Problem to work on: Drop the pictures and repeat the remaining data exactly.

*** Extracted data ***

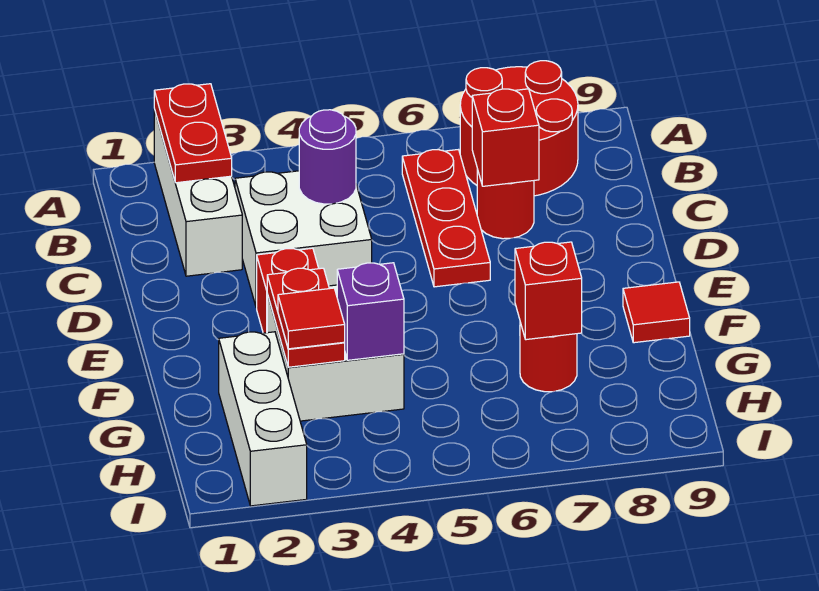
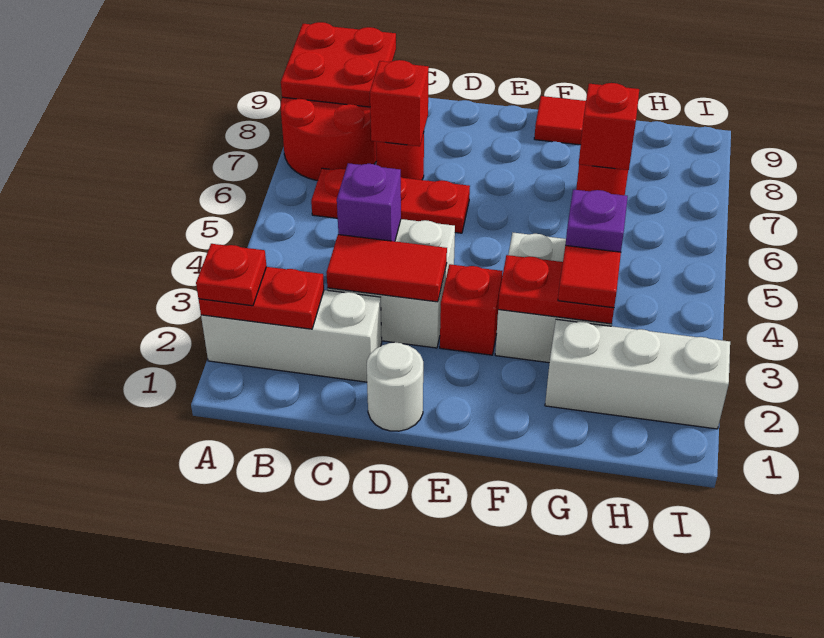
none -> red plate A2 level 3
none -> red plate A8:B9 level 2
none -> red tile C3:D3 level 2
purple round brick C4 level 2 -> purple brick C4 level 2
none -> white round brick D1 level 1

***

Response area:
none -> red plate A2 level 3
none -> red plate A8:B9 level 2
none -> red tile C3:D3 level 2
purple round brick C4 level 2 -> purple brick C4 level 2
none -> white round brick D1 level 1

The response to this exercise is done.